> **Problem to solve**: Scan the entries below and state how many lines contain "switch". No other output.

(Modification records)
■ ■ ■ ■ ■ ■ ■
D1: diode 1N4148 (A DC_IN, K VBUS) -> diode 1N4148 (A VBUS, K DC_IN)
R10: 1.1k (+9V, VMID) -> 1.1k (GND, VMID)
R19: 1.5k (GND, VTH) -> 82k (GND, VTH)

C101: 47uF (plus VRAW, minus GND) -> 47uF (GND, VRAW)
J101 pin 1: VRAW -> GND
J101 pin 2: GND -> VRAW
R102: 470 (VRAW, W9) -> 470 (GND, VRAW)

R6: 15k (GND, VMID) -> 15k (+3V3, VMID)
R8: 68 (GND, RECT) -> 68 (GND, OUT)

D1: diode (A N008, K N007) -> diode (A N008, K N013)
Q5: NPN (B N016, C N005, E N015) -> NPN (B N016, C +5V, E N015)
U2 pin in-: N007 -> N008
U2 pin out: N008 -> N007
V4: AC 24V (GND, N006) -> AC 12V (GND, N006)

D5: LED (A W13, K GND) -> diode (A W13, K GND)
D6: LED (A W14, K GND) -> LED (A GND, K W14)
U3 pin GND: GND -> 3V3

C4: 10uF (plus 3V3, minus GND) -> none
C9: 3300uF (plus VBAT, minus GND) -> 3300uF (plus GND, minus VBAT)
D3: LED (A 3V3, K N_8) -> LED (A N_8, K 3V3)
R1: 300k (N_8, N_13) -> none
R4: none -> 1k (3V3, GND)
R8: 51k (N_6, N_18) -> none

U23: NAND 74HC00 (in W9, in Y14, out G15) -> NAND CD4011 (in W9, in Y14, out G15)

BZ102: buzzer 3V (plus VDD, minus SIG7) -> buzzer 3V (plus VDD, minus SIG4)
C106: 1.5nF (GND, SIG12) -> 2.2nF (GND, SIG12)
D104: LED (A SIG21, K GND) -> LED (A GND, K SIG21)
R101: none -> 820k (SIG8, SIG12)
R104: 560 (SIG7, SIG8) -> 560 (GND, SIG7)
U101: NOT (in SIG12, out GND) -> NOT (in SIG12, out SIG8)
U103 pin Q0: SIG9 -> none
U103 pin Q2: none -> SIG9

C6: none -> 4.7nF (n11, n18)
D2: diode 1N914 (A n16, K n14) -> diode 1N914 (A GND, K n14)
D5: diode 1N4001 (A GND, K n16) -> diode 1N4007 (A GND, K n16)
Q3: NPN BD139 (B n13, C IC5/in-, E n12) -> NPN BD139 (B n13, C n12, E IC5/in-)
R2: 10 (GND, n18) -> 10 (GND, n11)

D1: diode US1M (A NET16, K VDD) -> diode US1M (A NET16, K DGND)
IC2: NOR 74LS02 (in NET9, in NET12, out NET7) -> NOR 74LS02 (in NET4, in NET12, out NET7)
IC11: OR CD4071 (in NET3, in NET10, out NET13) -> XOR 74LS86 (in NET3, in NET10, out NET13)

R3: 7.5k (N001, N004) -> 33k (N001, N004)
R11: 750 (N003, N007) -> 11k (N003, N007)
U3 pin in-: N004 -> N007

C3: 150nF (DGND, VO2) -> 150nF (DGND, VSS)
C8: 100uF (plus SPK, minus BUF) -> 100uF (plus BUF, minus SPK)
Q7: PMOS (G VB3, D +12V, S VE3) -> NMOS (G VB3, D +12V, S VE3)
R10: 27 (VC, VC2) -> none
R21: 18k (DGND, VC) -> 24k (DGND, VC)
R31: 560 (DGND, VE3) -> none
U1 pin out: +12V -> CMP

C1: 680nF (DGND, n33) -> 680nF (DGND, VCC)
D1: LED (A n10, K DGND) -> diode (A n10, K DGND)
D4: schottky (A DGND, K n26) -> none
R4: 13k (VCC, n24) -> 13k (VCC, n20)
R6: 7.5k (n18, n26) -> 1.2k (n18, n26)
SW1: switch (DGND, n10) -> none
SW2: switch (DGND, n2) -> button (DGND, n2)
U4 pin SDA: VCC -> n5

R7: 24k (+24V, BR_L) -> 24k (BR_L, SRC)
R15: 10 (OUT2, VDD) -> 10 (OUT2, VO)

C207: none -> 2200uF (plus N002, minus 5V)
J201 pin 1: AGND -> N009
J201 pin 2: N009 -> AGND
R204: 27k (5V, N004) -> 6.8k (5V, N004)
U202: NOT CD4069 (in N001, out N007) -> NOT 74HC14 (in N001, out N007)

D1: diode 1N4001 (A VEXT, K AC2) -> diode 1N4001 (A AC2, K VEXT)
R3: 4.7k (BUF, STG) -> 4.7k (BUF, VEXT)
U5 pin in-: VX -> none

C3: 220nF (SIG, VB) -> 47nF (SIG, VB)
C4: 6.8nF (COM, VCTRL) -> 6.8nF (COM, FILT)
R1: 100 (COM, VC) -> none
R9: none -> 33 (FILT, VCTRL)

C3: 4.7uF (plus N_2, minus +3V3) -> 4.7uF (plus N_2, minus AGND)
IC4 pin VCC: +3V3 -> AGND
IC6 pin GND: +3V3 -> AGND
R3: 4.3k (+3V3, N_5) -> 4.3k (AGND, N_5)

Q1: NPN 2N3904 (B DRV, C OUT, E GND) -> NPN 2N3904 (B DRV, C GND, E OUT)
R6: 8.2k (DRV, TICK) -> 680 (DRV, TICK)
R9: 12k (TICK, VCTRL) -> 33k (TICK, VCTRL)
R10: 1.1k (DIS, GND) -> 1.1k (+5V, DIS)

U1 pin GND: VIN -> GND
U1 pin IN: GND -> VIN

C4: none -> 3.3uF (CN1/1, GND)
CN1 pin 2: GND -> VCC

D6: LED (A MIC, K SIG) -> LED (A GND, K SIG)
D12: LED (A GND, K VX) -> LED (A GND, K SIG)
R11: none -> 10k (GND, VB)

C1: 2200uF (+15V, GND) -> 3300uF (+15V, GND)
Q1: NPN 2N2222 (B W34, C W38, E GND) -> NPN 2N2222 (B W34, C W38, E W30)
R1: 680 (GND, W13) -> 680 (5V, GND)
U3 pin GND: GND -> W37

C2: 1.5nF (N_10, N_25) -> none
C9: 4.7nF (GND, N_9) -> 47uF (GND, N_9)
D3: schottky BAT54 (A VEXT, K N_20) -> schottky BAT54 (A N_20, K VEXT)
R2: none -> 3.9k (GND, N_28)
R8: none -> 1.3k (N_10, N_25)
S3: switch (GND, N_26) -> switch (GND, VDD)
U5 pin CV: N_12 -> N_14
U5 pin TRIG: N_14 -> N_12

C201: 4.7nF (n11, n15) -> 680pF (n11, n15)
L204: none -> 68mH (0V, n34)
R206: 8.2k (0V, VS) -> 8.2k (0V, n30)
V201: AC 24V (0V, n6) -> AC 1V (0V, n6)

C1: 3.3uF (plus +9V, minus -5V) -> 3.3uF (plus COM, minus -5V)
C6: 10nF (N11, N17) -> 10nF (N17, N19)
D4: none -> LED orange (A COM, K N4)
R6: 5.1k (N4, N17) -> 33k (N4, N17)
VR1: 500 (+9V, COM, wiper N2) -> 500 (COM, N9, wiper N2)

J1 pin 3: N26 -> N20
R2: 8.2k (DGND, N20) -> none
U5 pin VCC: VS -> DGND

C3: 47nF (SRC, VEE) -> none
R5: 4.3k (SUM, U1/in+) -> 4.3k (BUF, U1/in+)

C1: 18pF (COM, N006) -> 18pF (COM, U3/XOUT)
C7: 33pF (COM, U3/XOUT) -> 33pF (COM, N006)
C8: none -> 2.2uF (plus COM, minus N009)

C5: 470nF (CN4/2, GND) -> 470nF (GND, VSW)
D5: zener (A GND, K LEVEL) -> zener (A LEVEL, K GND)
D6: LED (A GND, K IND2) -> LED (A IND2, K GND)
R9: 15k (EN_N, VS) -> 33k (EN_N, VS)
■ ■ ■ ■ ■ ■ ■
> **Your response**: 3